### TASK
Find each line in the records that contains the string "kern" and copy those lines out in full.

(Dataset excerpts)
==================================================
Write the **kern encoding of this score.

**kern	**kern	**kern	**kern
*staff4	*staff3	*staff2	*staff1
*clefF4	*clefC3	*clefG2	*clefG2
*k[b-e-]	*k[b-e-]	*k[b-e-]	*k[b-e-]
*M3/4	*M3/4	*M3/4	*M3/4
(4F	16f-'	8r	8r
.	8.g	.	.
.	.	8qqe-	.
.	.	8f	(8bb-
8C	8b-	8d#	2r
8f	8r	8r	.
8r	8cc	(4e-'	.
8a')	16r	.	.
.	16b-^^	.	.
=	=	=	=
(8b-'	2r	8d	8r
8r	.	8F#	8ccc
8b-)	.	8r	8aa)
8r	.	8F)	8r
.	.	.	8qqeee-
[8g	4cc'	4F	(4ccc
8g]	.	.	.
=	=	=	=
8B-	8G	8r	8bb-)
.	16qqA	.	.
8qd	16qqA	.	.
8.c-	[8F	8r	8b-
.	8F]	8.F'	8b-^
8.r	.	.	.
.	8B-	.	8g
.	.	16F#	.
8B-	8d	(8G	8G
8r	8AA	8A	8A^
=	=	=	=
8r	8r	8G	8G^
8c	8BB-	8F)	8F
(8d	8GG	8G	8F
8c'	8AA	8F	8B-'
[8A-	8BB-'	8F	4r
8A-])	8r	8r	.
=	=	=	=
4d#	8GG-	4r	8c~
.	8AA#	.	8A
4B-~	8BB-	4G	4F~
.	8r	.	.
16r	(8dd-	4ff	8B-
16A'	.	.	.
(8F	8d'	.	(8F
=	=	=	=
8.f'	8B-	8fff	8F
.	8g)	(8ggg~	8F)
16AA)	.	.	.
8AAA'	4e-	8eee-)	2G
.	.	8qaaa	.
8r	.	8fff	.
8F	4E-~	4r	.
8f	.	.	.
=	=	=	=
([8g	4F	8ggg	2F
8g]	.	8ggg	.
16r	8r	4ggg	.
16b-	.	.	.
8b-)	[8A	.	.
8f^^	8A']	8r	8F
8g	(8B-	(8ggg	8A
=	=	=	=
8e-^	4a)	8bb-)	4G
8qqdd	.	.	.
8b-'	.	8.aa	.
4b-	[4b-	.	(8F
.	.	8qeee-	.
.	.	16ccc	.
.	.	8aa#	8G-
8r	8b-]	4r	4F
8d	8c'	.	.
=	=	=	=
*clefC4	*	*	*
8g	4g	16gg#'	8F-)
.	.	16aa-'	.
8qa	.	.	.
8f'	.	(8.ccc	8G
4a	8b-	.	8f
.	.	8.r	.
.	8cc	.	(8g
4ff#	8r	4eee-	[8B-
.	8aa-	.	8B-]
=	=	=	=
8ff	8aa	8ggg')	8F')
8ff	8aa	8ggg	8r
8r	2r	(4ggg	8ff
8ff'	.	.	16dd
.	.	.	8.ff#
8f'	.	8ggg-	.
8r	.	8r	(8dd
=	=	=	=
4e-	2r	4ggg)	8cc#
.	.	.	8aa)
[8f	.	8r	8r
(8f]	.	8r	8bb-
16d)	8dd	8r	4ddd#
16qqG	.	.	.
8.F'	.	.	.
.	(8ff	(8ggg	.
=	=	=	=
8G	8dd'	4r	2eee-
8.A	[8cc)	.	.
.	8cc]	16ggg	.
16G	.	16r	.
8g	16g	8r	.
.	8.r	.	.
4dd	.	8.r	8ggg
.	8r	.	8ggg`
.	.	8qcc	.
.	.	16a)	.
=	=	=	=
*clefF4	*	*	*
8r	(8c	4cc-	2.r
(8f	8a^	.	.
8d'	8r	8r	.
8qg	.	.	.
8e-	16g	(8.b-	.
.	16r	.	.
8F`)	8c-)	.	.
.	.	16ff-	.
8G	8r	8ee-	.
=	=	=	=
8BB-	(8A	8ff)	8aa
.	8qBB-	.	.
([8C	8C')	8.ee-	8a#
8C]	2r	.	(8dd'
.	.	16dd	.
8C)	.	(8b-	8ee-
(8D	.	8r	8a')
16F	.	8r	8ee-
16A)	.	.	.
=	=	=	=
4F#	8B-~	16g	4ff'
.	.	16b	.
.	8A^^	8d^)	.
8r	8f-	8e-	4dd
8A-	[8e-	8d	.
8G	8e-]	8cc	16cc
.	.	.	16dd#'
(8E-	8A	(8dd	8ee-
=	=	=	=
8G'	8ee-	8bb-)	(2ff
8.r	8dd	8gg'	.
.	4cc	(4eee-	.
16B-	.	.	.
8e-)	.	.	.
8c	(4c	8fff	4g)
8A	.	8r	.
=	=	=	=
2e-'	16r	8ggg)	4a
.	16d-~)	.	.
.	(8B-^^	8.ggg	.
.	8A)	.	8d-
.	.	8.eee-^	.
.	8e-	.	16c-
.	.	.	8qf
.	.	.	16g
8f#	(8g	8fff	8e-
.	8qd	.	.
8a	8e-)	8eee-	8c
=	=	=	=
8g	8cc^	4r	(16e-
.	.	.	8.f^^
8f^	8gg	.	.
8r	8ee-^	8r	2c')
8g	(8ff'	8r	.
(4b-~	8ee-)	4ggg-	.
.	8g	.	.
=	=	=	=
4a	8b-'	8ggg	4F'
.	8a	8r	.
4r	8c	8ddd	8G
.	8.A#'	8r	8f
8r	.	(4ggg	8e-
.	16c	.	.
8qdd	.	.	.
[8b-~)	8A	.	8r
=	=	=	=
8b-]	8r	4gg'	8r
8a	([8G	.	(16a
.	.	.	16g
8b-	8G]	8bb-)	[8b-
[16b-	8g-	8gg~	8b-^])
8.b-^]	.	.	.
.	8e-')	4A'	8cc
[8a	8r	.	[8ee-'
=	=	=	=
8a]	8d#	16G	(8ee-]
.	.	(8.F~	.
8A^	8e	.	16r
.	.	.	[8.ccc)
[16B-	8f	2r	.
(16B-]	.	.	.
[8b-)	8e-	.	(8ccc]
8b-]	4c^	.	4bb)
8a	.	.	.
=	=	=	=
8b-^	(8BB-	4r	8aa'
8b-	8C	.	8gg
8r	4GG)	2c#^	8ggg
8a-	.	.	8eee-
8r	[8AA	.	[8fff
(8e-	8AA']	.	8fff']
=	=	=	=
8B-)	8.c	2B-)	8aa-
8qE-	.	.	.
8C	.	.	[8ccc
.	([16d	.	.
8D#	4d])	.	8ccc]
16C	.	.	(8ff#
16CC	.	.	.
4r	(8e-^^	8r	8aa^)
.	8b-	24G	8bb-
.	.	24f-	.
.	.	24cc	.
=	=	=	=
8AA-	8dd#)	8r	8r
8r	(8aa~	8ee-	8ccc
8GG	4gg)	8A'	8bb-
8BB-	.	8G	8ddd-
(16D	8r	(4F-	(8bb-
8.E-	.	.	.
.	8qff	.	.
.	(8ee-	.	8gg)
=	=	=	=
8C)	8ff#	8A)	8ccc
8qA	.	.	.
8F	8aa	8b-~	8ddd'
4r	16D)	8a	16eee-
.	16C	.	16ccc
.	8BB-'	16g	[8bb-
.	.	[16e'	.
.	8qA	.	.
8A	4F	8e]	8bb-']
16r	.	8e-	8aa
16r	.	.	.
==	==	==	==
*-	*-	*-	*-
==================================================
### TASK SOLUTION
Write the **kern encoding of this score.
**kern	**kern	**kern	**kern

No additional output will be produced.